**Assignment:** Every line that appears in the listing is to be set down verbatim.
::: Source material
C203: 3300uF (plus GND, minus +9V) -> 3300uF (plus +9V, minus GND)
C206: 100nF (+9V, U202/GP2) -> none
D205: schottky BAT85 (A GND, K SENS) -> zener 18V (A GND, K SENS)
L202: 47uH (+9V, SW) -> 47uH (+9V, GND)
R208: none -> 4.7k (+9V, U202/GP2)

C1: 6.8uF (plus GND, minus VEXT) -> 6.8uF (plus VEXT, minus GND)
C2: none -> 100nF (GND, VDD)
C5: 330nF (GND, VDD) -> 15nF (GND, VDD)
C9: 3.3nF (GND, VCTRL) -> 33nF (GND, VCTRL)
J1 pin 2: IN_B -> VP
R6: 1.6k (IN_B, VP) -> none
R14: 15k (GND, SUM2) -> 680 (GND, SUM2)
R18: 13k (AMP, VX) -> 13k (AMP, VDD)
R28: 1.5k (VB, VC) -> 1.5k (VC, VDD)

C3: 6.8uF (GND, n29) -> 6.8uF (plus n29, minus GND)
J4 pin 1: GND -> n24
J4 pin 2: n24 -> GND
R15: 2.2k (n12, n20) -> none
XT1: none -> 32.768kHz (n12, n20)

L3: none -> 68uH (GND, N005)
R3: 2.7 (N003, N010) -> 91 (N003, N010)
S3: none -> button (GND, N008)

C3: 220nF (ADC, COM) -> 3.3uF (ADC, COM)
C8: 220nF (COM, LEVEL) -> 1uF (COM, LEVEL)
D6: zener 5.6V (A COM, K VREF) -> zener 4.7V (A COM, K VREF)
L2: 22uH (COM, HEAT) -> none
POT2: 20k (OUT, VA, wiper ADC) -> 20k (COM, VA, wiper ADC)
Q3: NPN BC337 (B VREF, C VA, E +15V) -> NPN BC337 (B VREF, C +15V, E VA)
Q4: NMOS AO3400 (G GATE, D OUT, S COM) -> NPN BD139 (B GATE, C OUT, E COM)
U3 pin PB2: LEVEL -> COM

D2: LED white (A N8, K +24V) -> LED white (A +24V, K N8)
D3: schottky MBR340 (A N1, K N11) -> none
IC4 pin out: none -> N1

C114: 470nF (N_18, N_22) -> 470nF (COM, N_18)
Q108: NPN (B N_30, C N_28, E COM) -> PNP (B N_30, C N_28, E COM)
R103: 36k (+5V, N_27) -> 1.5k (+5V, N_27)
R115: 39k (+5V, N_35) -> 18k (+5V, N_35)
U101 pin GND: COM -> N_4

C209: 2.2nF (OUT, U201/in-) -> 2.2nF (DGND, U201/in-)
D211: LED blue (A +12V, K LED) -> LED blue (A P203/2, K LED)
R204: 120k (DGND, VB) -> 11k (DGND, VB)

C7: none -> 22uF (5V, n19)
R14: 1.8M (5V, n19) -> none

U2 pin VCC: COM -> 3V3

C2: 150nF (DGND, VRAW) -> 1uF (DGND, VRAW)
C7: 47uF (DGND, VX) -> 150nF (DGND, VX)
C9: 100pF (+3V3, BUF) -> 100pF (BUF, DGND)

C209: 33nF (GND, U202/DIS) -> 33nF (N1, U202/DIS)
::::::
**Output for this task:**
C203: 3300uF (plus GND, minus +9V) -> 3300uF (plus +9V, minus GND)
C206: 100nF (+9V, U202/GP2) -> none
D205: schottky BAT85 (A GND, K SENS) -> zener 18V (A GND, K SENS)
L202: 47uH (+9V, SW) -> 47uH (+9V, GND)
R208: none -> 4.7k (+9V, U202/GP2)

C1: 6.8uF (plus GND, minus VEXT) -> 6.8uF (plus VEXT, minus GND)
C2: none -> 100nF (GND, VDD)
C5: 330nF (GND, VDD) -> 15nF (GND, VDD)
C9: 3.3nF (GND, VCTRL) -> 33nF (GND, VCTRL)
J1 pin 2: IN_B -> VP
R6: 1.6k (IN_B, VP) -> none
R14: 15k (GND, SUM2) -> 680 (GND, SUM2)
R18: 13k (AMP, VX) -> 13k (AMP, VDD)
R28: 1.5k (VB, VC) -> 1.5k (VC, VDD)

C3: 6.8uF (GND, n29) -> 6.8uF (plus n29, minus GND)
J4 pin 1: GND -> n24
J4 pin 2: n24 -> GND
R15: 2.2k (n12, n20) -> none
XT1: none -> 32.768kHz (n12, n20)

L3: none -> 68uH (GND, N005)
R3: 2.7 (N003, N010) -> 91 (N003, N010)
S3: none -> button (GND, N008)

C3: 220nF (ADC, COM) -> 3.3uF (ADC, COM)
C8: 220nF (COM, LEVEL) -> 1uF (COM, LEVEL)
D6: zener 5.6V (A COM, K VREF) -> zener 4.7V (A COM, K VREF)
L2: 22uH (COM, HEAT) -> none
POT2: 20k (OUT, VA, wiper ADC) -> 20k (COM, VA, wiper ADC)
Q3: NPN BC337 (B VREF, C VA, E +15V) -> NPN BC337 (B VREF, C +15V, E VA)
Q4: NMOS AO3400 (G GATE, D OUT, S COM) -> NPN BD139 (B GATE, C OUT, E COM)
U3 pin PB2: LEVEL -> COM

D2: LED white (A N8, K +24V) -> LED white (A +24V, K N8)
D3: schottky MBR340 (A N1, K N11) -> none
IC4 pin out: none -> N1

C114: 470nF (N_18, N_22) -> 470nF (COM, N_18)
Q108: NPN (B N_30, C N_28, E COM) -> PNP (B N_30, C N_28, E COM)
R103: 36k (+5V, N_27) -> 1.5k (+5V, N_27)
R115: 39k (+5V, N_35) -> 18k (+5V, N_35)
U101 pin GND: COM -> N_4

C209: 2.2nF (OUT, U201/in-) -> 2.2nF (DGND, U201/in-)
D211: LED blue (A +12V, K LED) -> LED blue (A P203/2, K LED)
R204: 120k (DGND, VB) -> 11k (DGND, VB)

C7: none -> 22uF (5V, n19)
R14: 1.8M (5V, n19) -> none

U2 pin VCC: COM -> 3V3

C2: 150nF (DGND, VRAW) -> 1uF (DGND, VRAW)
C7: 47uF (DGND, VX) -> 150nF (DGND, VX)
C9: 100pF (+3V3, BUF) -> 100pF (BUF, DGND)

C209: 33nF (GND, U202/DIS) -> 33nF (N1, U202/DIS)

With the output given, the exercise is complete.